— Try it —
Give back every line of the data, transcribed exactly.

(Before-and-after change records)
BEGIN
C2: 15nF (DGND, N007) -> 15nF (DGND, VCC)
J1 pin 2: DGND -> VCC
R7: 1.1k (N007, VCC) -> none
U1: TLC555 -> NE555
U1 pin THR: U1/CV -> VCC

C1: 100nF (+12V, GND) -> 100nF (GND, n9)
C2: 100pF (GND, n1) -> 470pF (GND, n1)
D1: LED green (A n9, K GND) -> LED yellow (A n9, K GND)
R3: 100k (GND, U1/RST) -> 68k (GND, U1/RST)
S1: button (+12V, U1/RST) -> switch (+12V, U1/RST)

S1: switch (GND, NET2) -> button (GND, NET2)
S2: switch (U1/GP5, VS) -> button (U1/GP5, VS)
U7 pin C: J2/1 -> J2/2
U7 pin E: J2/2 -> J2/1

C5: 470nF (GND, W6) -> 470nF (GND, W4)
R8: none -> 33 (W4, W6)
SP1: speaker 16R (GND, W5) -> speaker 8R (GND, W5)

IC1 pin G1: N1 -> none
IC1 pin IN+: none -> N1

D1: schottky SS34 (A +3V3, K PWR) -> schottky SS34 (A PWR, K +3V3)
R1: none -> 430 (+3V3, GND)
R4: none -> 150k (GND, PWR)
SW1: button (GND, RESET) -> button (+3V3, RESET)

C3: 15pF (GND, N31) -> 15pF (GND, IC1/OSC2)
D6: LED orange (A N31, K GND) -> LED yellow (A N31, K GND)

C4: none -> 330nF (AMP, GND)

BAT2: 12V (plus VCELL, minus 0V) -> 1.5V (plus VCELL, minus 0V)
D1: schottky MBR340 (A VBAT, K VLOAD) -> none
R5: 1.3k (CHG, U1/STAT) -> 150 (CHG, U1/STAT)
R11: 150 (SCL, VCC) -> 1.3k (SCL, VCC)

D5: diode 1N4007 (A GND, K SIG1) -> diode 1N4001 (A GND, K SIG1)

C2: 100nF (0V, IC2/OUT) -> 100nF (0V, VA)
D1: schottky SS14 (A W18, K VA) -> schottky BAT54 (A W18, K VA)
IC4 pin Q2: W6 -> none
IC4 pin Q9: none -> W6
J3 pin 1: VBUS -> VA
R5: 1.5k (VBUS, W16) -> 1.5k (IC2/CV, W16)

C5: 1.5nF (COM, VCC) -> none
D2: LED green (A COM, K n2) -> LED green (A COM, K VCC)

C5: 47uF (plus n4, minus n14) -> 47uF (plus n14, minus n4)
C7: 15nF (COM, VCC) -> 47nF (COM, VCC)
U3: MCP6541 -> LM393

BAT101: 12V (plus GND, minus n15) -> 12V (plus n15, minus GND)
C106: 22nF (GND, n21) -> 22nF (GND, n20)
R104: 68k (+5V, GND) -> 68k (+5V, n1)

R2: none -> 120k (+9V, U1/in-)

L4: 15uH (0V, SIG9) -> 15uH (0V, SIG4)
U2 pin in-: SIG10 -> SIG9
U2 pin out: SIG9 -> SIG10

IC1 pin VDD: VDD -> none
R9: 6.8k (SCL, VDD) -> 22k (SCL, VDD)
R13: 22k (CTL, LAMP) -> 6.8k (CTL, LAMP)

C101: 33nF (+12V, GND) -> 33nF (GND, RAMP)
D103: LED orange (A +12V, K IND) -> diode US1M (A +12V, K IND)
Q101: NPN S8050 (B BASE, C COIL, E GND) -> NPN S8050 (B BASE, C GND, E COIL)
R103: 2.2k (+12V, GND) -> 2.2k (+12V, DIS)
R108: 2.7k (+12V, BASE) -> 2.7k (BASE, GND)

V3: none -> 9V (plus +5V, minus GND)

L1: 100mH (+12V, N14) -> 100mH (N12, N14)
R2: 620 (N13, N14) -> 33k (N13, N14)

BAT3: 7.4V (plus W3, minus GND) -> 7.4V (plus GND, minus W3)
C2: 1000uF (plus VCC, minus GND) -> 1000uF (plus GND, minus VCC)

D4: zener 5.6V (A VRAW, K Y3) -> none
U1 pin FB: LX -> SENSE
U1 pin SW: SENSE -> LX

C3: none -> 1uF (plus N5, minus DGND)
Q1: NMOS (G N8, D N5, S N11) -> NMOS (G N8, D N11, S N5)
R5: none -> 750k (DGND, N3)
END
— Answer space —
C2: 15nF (DGND, N007) -> 15nF (DGND, VCC)
J1 pin 2: DGND -> VCC
R7: 1.1k (N007, VCC) -> none
U1: TLC555 -> NE555
U1 pin THR: U1/CV -> VCC

C1: 100nF (+12V, GND) -> 100nF (GND, n9)
C2: 100pF (GND, n1) -> 470pF (GND, n1)
D1: LED green (A n9, K GND) -> LED yellow (A n9, K GND)
R3: 100k (GND, U1/RST) -> 68k (GND, U1/RST)
S1: button (+12V, U1/RST) -> switch (+12V, U1/RST)

S1: switch (GND, NET2) -> button (GND, NET2)
S2: switch (U1/GP5, VS) -> button (U1/GP5, VS)
U7 pin C: J2/1 -> J2/2
U7 pin E: J2/2 -> J2/1

C5: 470nF (GND, W6) -> 470nF (GND, W4)
R8: none -> 33 (W4, W6)
SP1: speaker 16R (GND, W5) -> speaker 8R (GND, W5)

IC1 pin G1: N1 -> none
IC1 pin IN+: none -> N1

D1: schottky SS34 (A +3V3, K PWR) -> schottky SS34 (A PWR, K +3V3)
R1: none -> 430 (+3V3, GND)
R4: none -> 150k (GND, PWR)
SW1: button (GND, RESET) -> button (+3V3, RESET)

C3: 15pF (GND, N31) -> 15pF (GND, IC1/OSC2)
D6: LED orange (A N31, K GND) -> LED yellow (A N31, K GND)

C4: none -> 330nF (AMP, GND)

BAT2: 12V (plus VCELL, minus 0V) -> 1.5V (plus VCELL, minus 0V)
D1: schottky MBR340 (A VBAT, K VLOAD) -> none
R5: 1.3k (CHG, U1/STAT) -> 150 (CHG, U1/STAT)
R11: 150 (SCL, VCC) -> 1.3k (SCL, VCC)

D5: diode 1N4007 (A GND, K SIG1) -> diode 1N4001 (A GND, K SIG1)

C2: 100nF (0V, IC2/OUT) -> 100nF (0V, VA)
D1: schottky SS14 (A W18, K VA) -> schottky BAT54 (A W18, K VA)
IC4 pin Q2: W6 -> none
IC4 pin Q9: none -> W6
J3 pin 1: VBUS -> VA
R5: 1.5k (VBUS, W16) -> 1.5k (IC2/CV, W16)

C5: 1.5nF (COM, VCC) -> none
D2: LED green (A COM, K n2) -> LED green (A COM, K VCC)

C5: 47uF (plus n4, minus n14) -> 47uF (plus n14, minus n4)
C7: 15nF (COM, VCC) -> 47nF (COM, VCC)
U3: MCP6541 -> LM393

BAT101: 12V (plus GND, minus n15) -> 12V (plus n15, minus GND)
C106: 22nF (GND, n21) -> 22nF (GND, n20)
R104: 68k (+5V, GND) -> 68k (+5V, n1)

R2: none -> 120k (+9V, U1/in-)

L4: 15uH (0V, SIG9) -> 15uH (0V, SIG4)
U2 pin in-: SIG10 -> SIG9
U2 pin out: SIG9 -> SIG10

IC1 pin VDD: VDD -> none
R9: 6.8k (SCL, VDD) -> 22k (SCL, VDD)
R13: 22k (CTL, LAMP) -> 6.8k (CTL, LAMP)

C101: 33nF (+12V, GND) -> 33nF (GND, RAMP)
D103: LED orange (A +12V, K IND) -> diode US1M (A +12V, K IND)
Q101: NPN S8050 (B BASE, C COIL, E GND) -> NPN S8050 (B BASE, C GND, E COIL)
R103: 2.2k (+12V, GND) -> 2.2k (+12V, DIS)
R108: 2.7k (+12V, BASE) -> 2.7k (BASE, GND)

V3: none -> 9V (plus +5V, minus GND)

L1: 100mH (+12V, N14) -> 100mH (N12, N14)
R2: 620 (N13, N14) -> 33k (N13, N14)

BAT3: 7.4V (plus W3, minus GND) -> 7.4V (plus GND, minus W3)
C2: 1000uF (plus VCC, minus GND) -> 1000uF (plus GND, minus VCC)

D4: zener 5.6V (A VRAW, K Y3) -> none
U1 pin FB: LX -> SENSE
U1 pin SW: SENSE -> LX

C3: none -> 1uF (plus N5, minus DGND)
Q1: NMOS (G N8, D N5, S N11) -> NMOS (G N8, D N11, S N5)
R5: none -> 750k (DGND, N3)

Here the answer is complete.